## YOUR INSTRUCTIONS
Among the records that follow, find each line holding the word "white" and copy it.

Scene difference descriptions:

.....

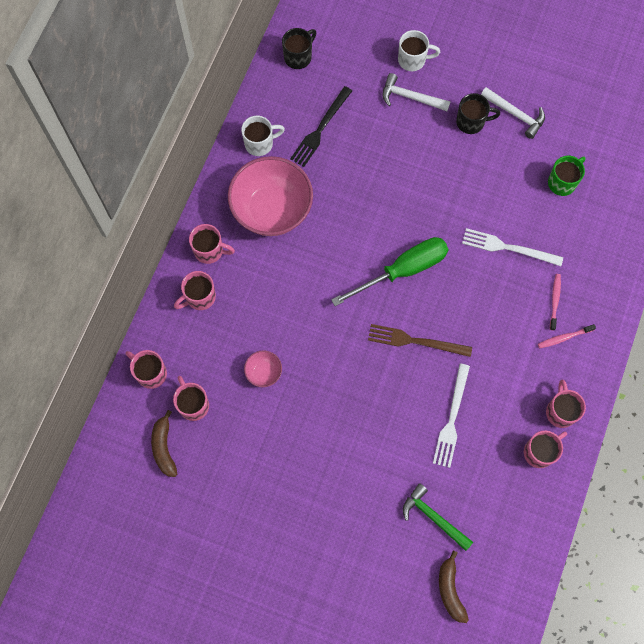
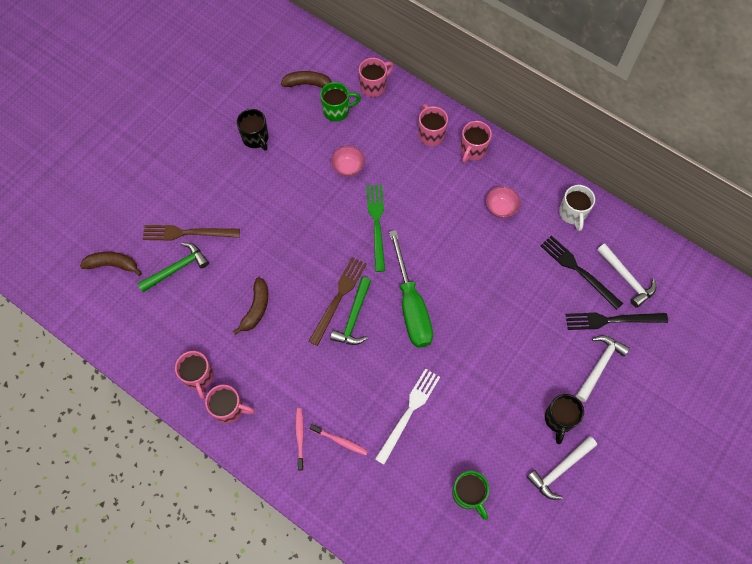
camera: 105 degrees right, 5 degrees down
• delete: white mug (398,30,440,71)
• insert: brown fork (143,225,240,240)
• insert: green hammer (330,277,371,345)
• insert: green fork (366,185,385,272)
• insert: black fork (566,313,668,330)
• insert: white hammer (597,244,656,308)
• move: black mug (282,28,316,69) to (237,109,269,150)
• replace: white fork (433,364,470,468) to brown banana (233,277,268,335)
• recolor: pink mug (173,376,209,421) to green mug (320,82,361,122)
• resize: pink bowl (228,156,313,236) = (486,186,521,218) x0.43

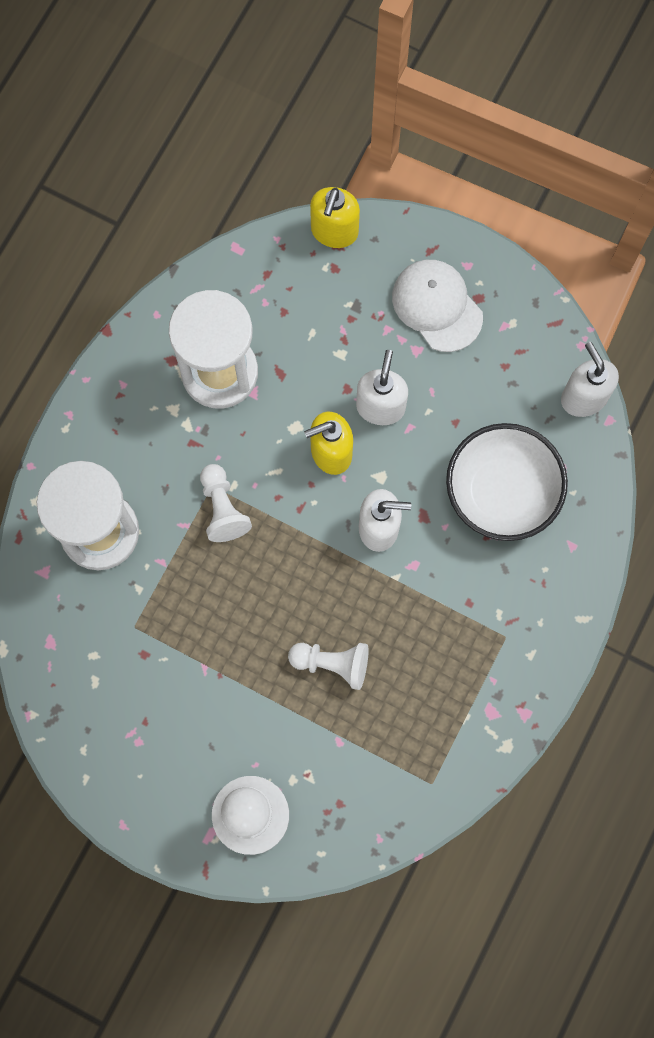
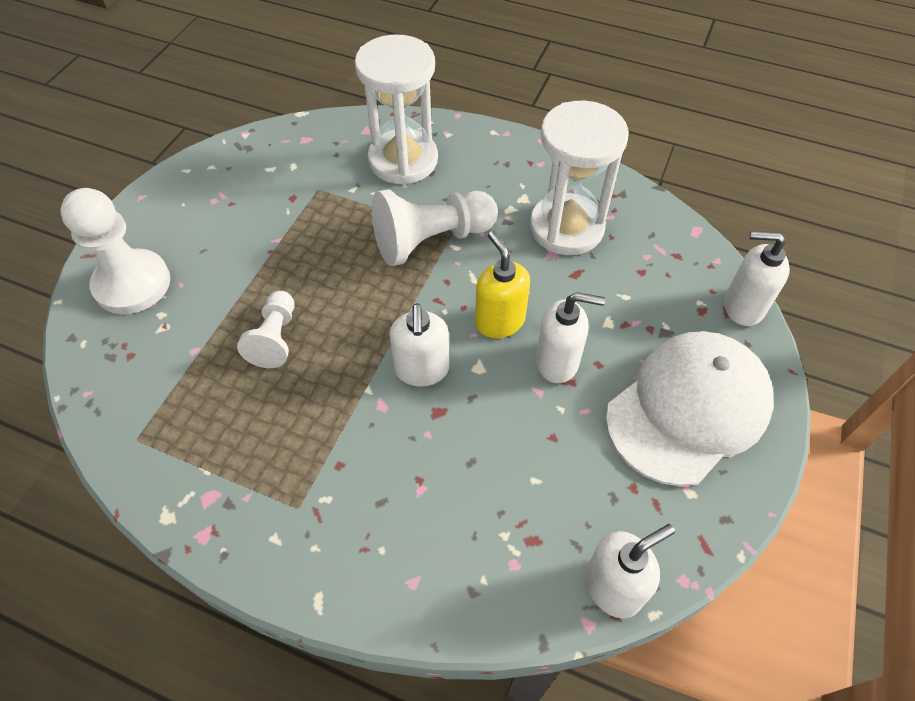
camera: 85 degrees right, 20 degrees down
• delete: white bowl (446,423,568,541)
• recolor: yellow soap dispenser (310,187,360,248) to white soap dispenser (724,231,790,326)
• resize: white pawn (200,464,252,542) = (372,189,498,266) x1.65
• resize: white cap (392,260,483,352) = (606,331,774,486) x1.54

.....

## EXERCISE OUTPUT
• delete: white mug (398,30,440,71)
• insert: white hammer (597,244,656,308)
• replace: white fork (433,364,470,468) to brown banana (233,277,268,335)
• delete: white bowl (446,423,568,541)
• recolor: yellow soap dispenser (310,187,360,248) to white soap dispenser (724,231,790,326)
• resize: white pawn (200,464,252,542) = (372,189,498,266) x1.65
• resize: white cap (392,260,483,352) = (606,331,774,486) x1.54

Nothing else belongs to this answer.